# PROBLEM DETAILS:
Whenever the string "carrot" turns up in a line below, that line should be copied.

Start of MATERIAL PROVIDED

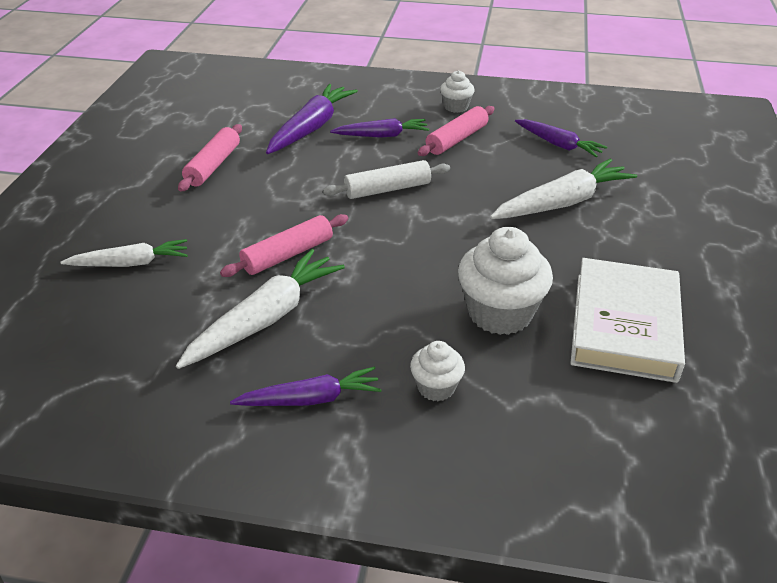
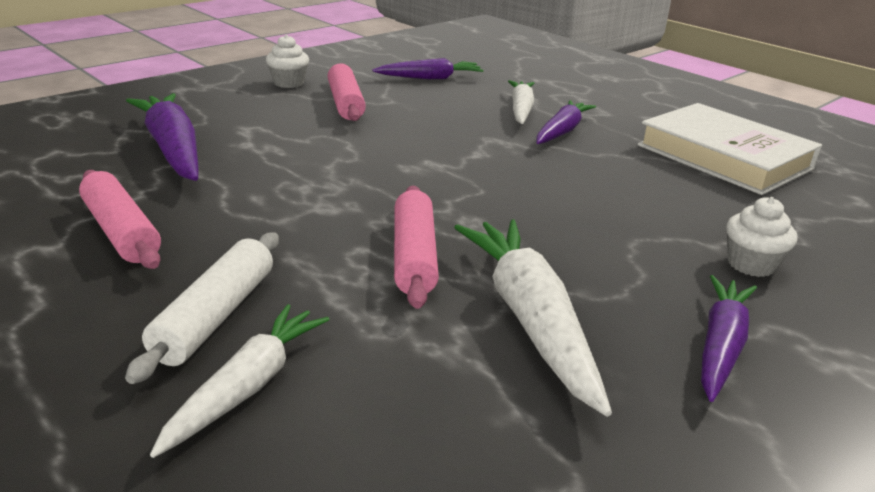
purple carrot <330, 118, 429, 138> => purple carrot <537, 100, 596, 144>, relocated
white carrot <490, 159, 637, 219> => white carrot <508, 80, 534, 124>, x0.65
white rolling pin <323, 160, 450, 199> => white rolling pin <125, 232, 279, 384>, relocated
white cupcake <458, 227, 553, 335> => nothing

End of MATERIAL PROVIDED

# SOLUTION TO THIS PROBLEM:
purple carrot <330, 118, 429, 138> => purple carrot <537, 100, 596, 144>, relocated
white carrot <490, 159, 637, 219> => white carrot <508, 80, 534, 124>, x0.65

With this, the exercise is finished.